===== DATA EXTRACTS

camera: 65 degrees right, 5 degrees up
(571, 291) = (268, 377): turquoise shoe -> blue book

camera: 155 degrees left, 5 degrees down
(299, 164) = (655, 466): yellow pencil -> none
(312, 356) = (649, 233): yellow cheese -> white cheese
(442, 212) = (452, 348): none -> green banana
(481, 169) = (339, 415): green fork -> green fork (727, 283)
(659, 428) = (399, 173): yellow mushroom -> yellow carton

==========
===== DATA EXTRACTS

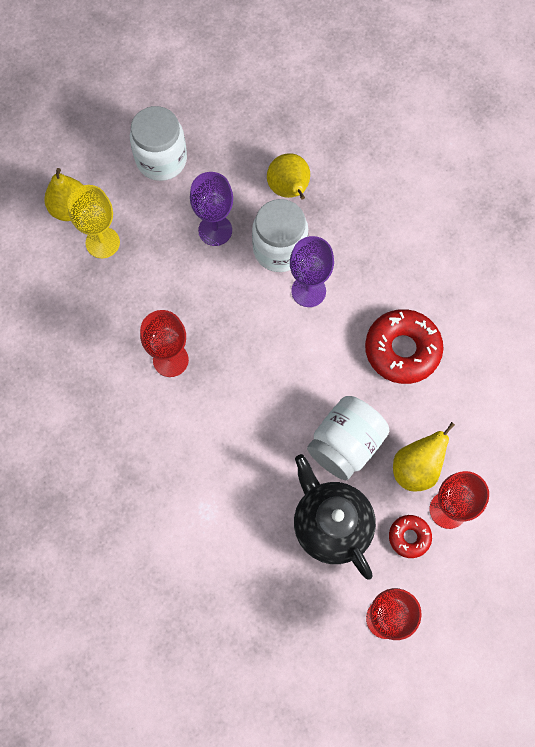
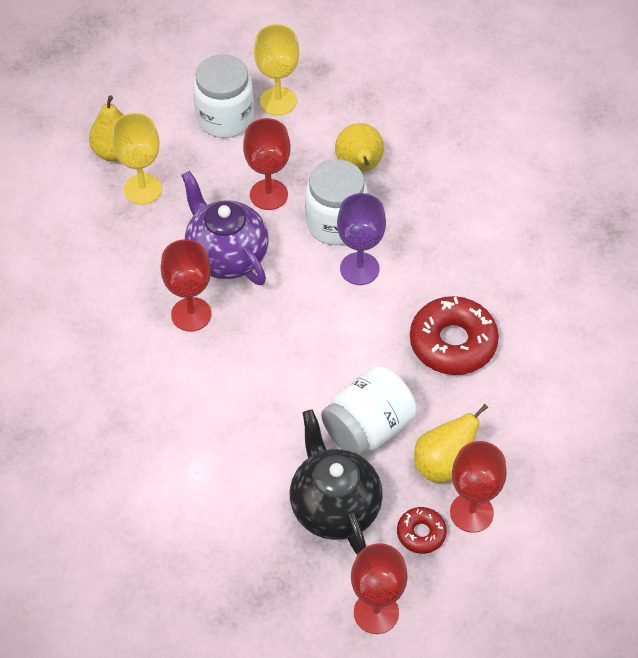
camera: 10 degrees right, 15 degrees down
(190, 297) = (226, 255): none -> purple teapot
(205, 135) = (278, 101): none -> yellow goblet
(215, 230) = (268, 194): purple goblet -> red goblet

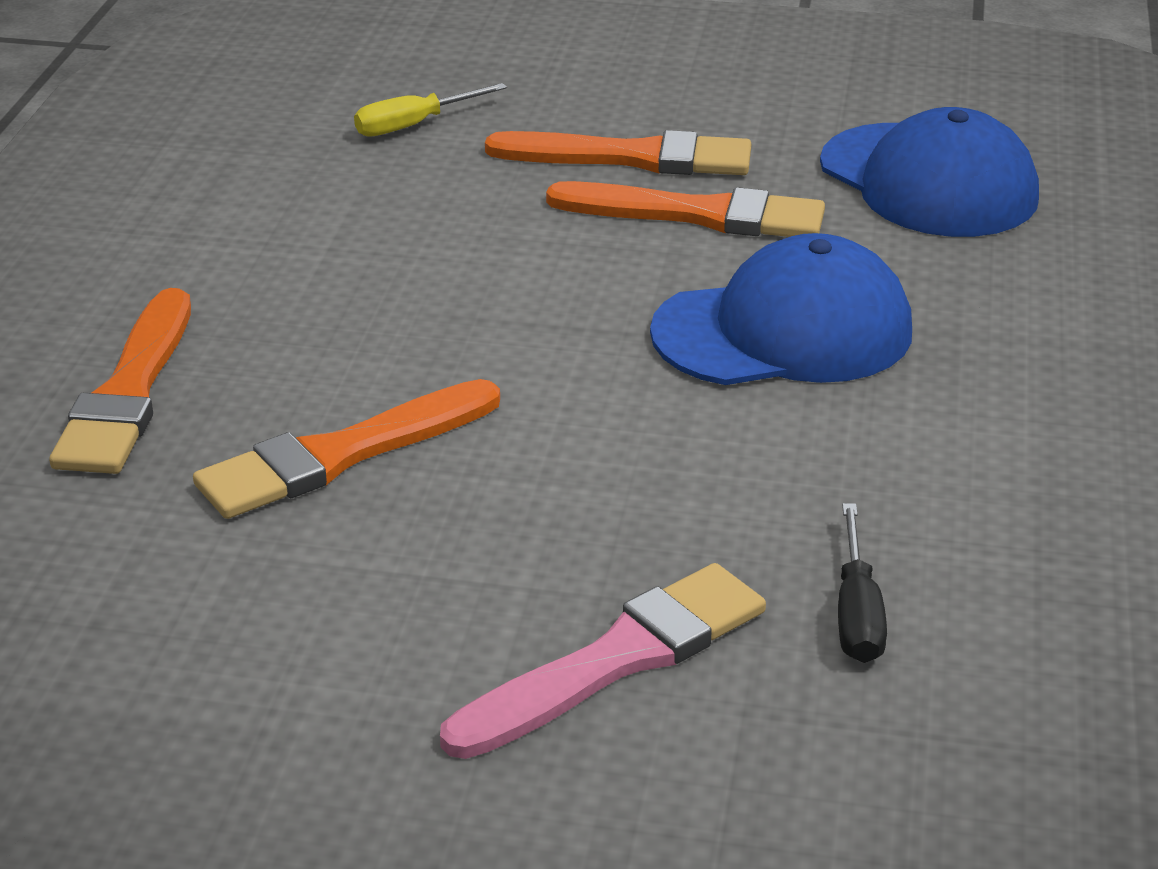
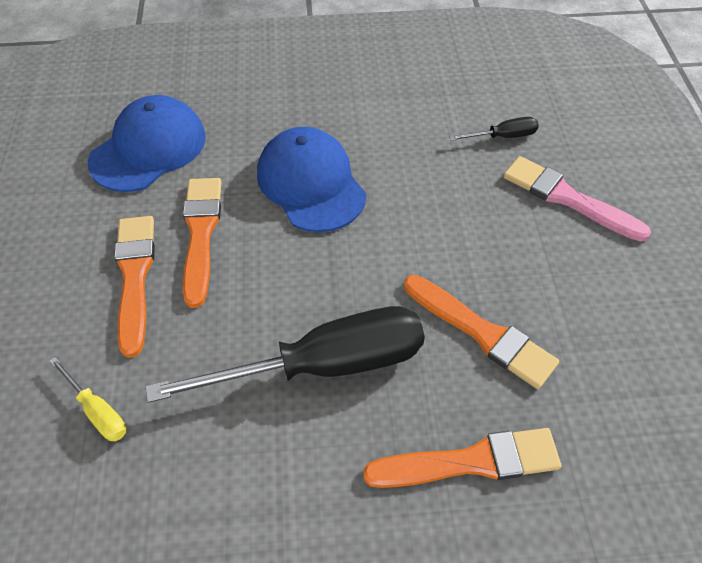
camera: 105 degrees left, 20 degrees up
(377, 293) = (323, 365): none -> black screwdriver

==========

ACTIVITY = Copy the lines above exactly, beginning at the line that has "(442, 212) = (452, 348): none -> green banana" and stopping after the line that has "(659, 428) = (399, 173): yellow", and omit the rest.

COMPLETED TASK =
(442, 212) = (452, 348): none -> green banana
(481, 169) = (339, 415): green fork -> green fork (727, 283)
(659, 428) = (399, 173): yellow mushroom -> yellow carton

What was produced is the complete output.